**THE TASK**
Repeat the lines below word for word, starting with the line that contains "No, it is not." and going on through the line that contains "Find the location".

**TASK INPUTS**
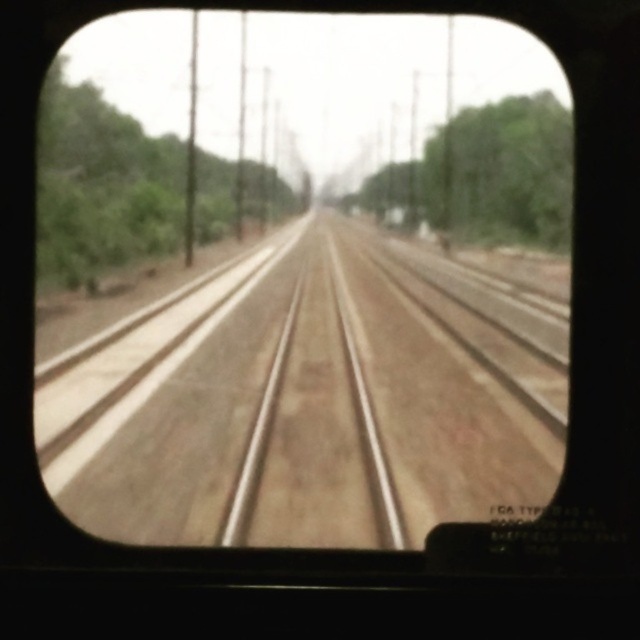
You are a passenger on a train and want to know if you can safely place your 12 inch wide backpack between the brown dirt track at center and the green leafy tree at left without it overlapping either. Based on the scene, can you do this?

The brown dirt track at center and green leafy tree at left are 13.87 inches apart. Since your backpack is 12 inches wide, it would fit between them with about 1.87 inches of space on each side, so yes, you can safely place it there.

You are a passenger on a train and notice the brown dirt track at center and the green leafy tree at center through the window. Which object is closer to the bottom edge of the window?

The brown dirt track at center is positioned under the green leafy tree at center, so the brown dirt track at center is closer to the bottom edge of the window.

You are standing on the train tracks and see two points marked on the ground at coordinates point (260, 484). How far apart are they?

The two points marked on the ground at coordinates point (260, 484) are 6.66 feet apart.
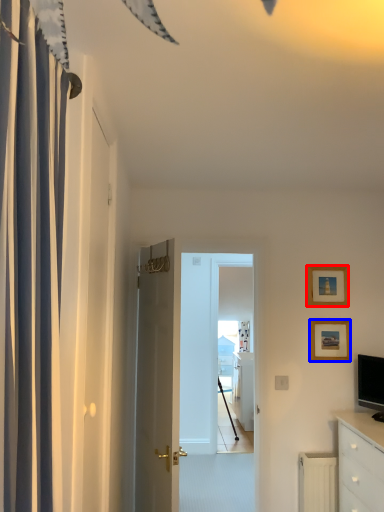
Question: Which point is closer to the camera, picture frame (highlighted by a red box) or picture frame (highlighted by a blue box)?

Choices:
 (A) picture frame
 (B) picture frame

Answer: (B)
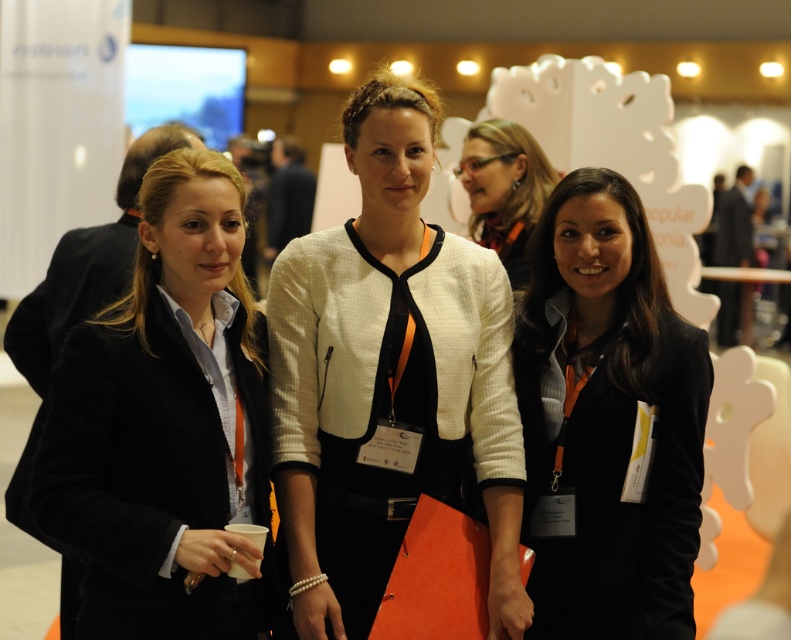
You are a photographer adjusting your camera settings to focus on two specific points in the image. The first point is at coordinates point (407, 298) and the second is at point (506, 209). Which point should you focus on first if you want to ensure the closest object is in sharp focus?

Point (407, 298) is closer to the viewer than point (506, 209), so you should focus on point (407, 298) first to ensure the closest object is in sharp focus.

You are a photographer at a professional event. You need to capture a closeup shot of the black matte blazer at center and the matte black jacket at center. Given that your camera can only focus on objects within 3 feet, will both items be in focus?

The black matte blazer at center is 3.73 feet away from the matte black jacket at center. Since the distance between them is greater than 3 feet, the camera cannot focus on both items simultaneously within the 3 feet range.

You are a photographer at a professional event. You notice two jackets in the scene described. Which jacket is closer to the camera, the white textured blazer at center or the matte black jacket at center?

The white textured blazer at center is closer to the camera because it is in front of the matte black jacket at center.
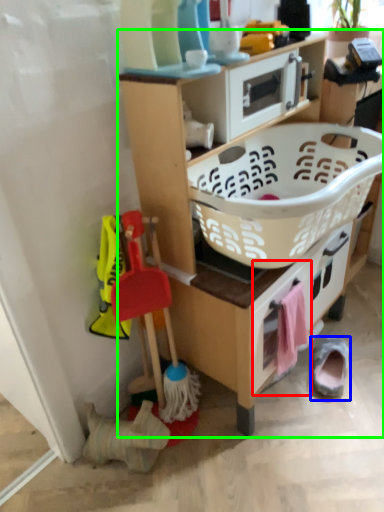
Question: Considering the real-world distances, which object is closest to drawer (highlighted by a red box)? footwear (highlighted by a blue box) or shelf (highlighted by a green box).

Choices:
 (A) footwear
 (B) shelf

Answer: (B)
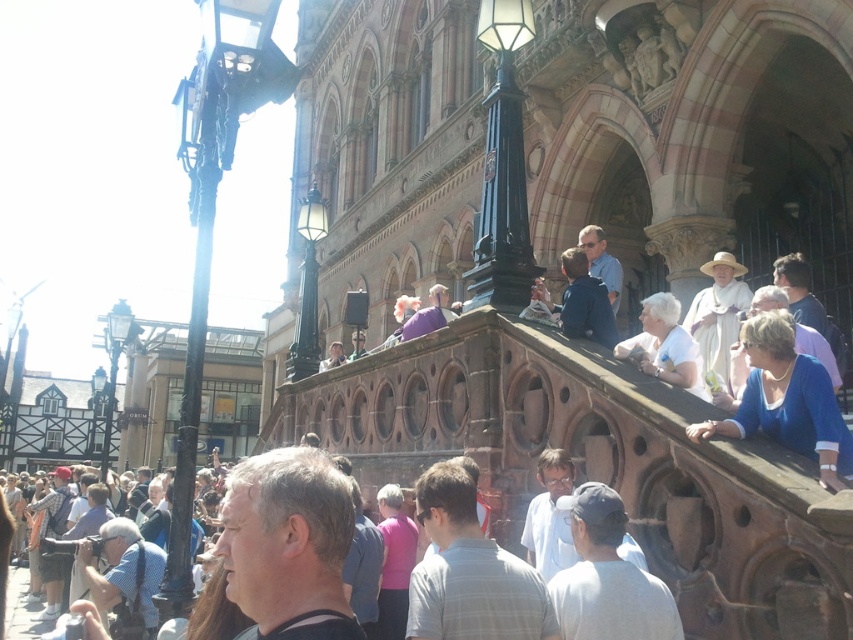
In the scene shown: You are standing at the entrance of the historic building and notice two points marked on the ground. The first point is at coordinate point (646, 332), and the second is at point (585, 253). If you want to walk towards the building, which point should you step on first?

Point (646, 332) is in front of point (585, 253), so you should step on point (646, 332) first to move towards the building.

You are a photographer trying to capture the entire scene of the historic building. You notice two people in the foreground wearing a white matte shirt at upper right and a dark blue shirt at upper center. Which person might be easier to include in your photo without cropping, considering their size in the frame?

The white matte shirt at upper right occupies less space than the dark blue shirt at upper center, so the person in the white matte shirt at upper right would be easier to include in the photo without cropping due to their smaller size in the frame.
* * *
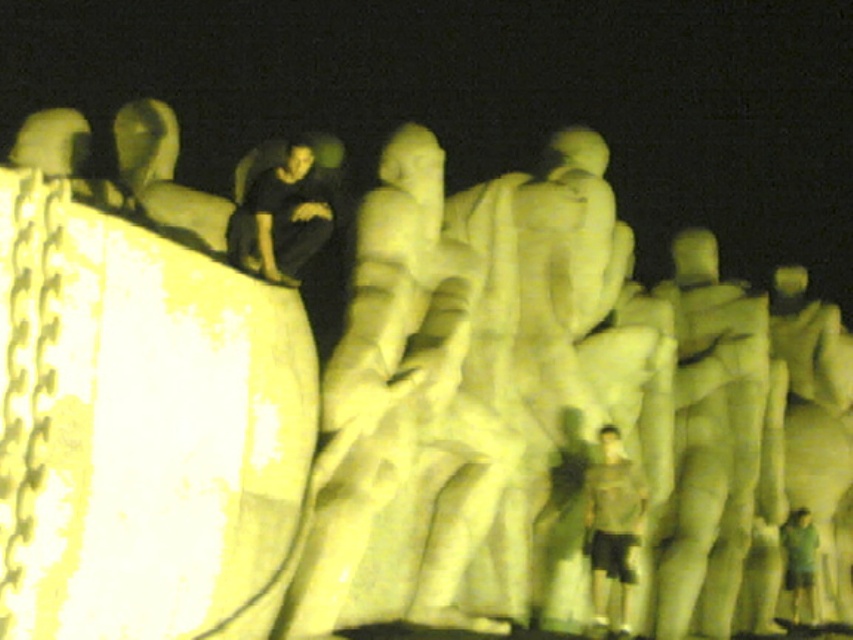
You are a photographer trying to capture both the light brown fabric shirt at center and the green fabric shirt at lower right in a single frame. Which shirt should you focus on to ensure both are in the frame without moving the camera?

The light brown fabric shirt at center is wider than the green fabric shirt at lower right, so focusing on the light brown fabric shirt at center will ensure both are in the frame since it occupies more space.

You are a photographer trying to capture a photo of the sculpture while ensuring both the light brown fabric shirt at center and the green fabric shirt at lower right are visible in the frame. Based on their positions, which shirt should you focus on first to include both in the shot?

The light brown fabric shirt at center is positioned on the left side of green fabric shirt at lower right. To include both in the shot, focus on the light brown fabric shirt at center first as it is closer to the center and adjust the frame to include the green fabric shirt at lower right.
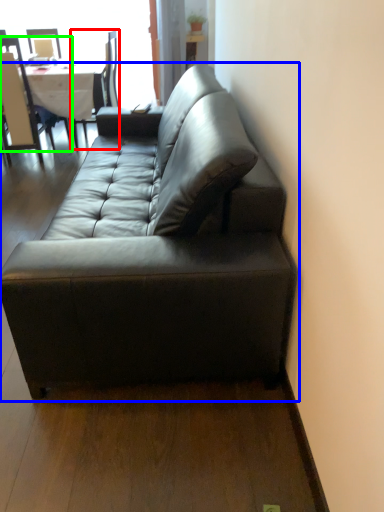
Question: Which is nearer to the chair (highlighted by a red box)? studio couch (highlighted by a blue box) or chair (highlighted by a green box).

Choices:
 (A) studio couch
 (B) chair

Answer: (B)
* * *
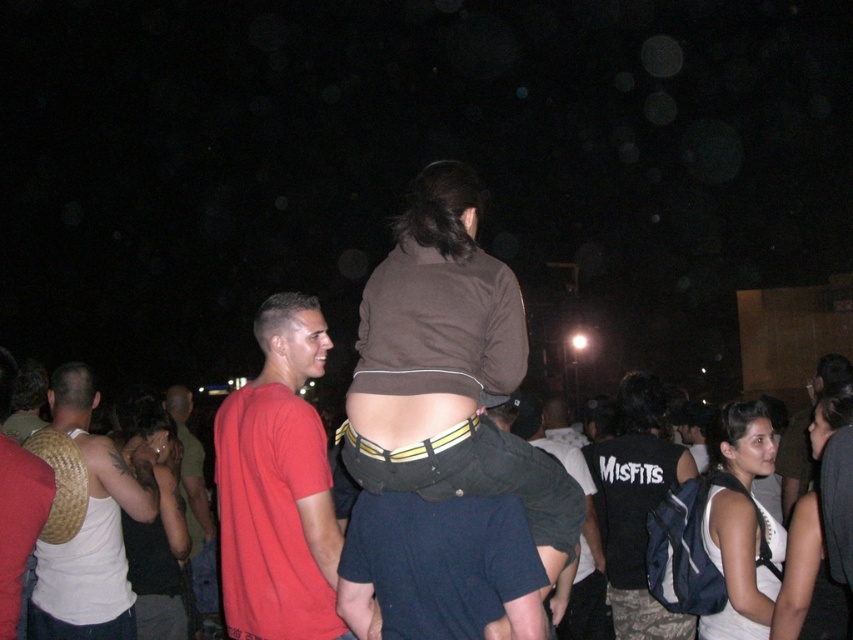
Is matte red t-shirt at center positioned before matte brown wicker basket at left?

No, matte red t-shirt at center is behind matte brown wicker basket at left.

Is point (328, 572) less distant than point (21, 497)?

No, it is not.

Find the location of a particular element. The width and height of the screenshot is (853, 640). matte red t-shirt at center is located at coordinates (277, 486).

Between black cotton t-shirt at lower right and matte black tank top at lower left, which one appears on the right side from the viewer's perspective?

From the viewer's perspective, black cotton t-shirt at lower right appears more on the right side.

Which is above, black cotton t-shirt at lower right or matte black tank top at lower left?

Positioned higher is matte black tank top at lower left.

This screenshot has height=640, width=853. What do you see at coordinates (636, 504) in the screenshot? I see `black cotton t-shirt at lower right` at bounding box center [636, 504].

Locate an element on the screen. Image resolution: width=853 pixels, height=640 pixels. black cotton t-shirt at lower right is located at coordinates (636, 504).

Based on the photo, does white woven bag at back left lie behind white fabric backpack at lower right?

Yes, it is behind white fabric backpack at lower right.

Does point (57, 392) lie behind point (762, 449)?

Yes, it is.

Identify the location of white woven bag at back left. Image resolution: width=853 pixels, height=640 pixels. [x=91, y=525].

**RESPONSE TO THIS TASK**
No, it is not.

Find the location of a particular element. The width and height of the screenshot is (853, 640). matte red t-shirt at center is located at coordinates (277, 486).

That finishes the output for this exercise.